WORK INSTRUCTION: From the records, pick out and copy each line containing "shape".

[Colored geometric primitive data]
####################
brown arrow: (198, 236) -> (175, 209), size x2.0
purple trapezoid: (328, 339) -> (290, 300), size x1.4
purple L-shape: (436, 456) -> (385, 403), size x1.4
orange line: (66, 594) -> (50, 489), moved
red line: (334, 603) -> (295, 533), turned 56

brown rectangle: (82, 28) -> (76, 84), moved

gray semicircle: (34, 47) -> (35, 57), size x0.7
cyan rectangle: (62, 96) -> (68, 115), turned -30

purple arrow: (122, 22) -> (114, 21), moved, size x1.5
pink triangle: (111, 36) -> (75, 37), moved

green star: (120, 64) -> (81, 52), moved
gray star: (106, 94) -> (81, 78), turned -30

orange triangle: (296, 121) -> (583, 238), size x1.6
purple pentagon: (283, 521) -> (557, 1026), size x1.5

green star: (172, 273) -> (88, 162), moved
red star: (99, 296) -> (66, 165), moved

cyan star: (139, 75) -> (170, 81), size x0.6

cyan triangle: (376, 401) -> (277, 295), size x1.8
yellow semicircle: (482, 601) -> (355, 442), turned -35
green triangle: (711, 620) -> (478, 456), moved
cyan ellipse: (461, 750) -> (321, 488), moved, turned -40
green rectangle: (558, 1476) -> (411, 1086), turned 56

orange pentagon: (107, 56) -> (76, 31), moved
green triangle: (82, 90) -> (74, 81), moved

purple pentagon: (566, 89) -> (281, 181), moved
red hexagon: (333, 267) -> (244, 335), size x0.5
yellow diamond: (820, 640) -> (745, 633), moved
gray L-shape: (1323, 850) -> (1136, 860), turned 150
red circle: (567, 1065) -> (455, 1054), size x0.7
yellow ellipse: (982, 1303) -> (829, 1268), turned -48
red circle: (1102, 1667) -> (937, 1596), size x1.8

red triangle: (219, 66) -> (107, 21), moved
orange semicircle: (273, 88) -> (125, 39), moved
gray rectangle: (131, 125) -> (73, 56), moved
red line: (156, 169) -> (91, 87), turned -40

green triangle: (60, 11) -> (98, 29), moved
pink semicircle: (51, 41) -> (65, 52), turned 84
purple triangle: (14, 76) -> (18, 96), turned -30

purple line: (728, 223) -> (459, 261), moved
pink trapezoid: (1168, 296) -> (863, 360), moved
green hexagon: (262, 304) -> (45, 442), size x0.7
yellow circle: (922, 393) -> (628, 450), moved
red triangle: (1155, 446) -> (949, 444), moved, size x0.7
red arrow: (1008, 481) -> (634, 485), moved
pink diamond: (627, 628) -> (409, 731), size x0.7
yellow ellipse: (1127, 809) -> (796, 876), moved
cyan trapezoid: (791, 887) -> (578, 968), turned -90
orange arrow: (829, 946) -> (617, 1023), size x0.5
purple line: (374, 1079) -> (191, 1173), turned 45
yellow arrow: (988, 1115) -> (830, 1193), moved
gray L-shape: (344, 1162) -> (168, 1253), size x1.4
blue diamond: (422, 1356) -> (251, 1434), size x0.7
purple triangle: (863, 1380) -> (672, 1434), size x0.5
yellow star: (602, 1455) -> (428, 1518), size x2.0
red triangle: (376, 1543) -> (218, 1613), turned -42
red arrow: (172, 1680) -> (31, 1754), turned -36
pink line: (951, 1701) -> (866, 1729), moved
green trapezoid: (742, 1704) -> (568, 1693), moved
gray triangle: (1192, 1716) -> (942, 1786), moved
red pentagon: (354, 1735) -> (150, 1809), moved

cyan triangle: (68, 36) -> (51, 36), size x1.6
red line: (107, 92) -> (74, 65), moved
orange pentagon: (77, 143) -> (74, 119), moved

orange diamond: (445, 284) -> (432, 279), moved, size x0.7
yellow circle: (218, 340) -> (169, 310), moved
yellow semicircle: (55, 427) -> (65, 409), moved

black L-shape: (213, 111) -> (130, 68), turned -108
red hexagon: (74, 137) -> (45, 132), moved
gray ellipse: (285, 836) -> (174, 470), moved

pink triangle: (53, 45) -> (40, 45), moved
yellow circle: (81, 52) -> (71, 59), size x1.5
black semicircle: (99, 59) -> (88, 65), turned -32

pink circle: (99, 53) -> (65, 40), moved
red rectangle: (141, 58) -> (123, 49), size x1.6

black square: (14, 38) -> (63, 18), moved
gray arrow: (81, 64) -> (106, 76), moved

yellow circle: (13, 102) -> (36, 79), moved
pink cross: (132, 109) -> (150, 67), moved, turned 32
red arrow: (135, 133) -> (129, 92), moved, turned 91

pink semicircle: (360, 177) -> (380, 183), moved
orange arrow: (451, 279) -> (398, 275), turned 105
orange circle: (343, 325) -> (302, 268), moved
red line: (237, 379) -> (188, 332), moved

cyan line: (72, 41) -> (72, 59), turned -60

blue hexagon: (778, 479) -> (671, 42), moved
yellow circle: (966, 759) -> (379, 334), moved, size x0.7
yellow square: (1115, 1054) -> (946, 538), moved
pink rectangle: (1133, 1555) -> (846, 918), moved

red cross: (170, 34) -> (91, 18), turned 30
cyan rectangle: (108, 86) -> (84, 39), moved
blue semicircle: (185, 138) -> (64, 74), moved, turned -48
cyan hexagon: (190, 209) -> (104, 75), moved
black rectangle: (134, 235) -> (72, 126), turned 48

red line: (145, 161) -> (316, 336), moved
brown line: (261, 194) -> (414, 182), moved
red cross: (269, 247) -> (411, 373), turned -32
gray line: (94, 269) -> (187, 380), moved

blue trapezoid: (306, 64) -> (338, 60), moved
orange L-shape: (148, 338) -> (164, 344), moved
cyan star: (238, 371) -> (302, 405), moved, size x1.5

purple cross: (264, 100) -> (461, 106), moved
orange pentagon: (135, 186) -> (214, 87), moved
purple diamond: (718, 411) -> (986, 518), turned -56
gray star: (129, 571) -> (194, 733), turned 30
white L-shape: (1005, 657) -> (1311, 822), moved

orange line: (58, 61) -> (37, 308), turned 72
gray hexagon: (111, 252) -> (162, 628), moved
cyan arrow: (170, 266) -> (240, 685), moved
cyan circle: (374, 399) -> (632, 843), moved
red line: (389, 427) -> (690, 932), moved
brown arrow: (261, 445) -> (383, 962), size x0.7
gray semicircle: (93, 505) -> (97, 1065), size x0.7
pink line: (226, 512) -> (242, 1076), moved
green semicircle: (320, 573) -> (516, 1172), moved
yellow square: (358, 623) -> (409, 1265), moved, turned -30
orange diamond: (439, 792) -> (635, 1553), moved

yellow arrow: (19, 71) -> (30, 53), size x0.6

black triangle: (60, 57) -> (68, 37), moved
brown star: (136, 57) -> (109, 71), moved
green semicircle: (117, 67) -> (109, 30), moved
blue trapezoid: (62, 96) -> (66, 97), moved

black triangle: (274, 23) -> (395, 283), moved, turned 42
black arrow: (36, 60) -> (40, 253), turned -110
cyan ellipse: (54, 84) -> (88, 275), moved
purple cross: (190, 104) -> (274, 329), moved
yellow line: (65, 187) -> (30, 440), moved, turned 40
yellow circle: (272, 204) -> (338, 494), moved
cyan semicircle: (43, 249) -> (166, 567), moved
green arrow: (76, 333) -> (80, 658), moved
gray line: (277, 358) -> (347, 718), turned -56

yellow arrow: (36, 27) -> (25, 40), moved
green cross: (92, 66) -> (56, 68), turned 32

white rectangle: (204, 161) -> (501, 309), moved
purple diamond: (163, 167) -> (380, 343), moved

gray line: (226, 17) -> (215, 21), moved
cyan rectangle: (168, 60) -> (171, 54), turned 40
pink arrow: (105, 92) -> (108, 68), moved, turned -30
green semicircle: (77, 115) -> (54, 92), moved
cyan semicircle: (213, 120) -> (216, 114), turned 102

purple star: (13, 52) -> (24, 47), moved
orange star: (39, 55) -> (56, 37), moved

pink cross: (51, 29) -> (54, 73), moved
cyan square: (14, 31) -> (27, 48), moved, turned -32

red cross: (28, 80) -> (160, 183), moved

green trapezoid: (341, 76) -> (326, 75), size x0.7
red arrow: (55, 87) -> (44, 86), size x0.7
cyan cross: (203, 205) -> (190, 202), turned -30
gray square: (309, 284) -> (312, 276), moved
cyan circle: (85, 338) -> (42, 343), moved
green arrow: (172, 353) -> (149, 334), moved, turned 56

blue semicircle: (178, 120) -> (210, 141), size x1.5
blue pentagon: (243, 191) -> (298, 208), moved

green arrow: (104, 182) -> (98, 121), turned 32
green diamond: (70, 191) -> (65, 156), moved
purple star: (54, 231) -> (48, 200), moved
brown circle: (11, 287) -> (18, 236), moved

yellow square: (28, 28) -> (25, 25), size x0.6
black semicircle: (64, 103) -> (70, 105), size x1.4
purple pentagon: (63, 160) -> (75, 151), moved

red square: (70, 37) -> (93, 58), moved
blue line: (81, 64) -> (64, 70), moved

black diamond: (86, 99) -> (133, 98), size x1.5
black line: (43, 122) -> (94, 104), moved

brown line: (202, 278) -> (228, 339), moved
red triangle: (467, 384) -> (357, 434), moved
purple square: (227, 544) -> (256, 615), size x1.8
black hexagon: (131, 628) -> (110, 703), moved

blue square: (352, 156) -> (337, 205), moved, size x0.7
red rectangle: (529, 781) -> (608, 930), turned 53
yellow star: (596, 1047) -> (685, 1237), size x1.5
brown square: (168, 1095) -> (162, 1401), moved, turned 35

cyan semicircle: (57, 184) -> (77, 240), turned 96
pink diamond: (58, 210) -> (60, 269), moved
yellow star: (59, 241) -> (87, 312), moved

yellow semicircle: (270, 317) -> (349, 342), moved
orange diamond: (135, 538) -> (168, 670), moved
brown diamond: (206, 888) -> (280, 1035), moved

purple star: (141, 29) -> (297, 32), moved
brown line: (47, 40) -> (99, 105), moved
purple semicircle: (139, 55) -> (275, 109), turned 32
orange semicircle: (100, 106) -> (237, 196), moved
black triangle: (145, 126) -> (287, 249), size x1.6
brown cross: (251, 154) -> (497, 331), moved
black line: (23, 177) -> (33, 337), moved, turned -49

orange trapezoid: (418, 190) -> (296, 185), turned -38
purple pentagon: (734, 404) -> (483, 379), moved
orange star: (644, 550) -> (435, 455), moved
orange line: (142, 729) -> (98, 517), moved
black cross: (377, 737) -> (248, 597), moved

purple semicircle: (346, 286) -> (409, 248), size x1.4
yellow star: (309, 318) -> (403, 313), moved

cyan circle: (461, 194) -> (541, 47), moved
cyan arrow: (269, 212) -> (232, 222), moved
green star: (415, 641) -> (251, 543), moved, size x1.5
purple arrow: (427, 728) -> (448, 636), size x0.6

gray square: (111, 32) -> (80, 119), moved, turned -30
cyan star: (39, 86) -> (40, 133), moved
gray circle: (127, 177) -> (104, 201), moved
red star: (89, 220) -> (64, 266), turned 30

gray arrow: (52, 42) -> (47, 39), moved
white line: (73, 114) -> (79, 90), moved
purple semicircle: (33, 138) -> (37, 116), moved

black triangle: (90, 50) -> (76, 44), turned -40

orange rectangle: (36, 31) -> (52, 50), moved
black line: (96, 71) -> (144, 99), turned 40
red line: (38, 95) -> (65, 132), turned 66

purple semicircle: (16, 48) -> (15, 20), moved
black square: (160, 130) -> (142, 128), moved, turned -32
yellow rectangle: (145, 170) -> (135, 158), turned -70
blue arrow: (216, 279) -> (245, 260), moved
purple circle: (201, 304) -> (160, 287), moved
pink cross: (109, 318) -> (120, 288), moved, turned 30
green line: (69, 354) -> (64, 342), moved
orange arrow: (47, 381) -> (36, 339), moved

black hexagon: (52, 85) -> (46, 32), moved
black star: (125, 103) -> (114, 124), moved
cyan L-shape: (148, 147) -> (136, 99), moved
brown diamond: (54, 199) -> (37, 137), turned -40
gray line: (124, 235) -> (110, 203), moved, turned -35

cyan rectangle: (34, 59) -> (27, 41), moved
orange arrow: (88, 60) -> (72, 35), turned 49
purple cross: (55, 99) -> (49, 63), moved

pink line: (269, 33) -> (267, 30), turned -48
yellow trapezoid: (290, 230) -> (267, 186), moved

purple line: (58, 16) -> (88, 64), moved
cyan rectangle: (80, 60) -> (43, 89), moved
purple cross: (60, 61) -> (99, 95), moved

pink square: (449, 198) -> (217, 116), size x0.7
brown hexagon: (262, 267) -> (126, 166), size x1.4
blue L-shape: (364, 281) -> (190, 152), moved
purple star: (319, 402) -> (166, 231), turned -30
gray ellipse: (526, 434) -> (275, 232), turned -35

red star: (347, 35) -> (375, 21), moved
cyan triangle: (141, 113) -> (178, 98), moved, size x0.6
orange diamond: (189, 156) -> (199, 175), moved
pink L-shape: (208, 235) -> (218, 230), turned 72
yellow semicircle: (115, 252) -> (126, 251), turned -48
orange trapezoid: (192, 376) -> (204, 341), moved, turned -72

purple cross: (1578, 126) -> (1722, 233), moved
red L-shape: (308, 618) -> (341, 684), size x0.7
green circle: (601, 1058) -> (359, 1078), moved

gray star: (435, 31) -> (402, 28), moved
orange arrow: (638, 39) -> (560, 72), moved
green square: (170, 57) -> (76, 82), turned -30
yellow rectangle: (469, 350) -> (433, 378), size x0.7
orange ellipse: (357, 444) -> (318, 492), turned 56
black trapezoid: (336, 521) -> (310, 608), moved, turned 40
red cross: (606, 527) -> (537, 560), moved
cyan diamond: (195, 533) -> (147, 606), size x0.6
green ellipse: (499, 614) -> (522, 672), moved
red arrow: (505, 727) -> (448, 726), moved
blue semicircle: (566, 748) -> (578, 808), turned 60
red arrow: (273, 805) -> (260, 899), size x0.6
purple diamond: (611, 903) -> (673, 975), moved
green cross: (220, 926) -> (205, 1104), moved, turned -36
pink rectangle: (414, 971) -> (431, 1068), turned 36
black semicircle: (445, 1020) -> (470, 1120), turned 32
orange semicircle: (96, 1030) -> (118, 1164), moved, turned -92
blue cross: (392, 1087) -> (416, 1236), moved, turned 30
####################
ANSWER FOR THIS EXERCISE:
purple L-shape: (436, 456) -> (385, 403), size x1.4
gray L-shape: (1323, 850) -> (1136, 860), turned 150
gray L-shape: (344, 1162) -> (168, 1253), size x1.4
black L-shape: (213, 111) -> (130, 68), turned -108
orange L-shape: (148, 338) -> (164, 344), moved
white L-shape: (1005, 657) -> (1311, 822), moved
cyan L-shape: (148, 147) -> (136, 99), moved
blue L-shape: (364, 281) -> (190, 152), moved
pink L-shape: (208, 235) -> (218, 230), turned 72
red L-shape: (308, 618) -> (341, 684), size x0.7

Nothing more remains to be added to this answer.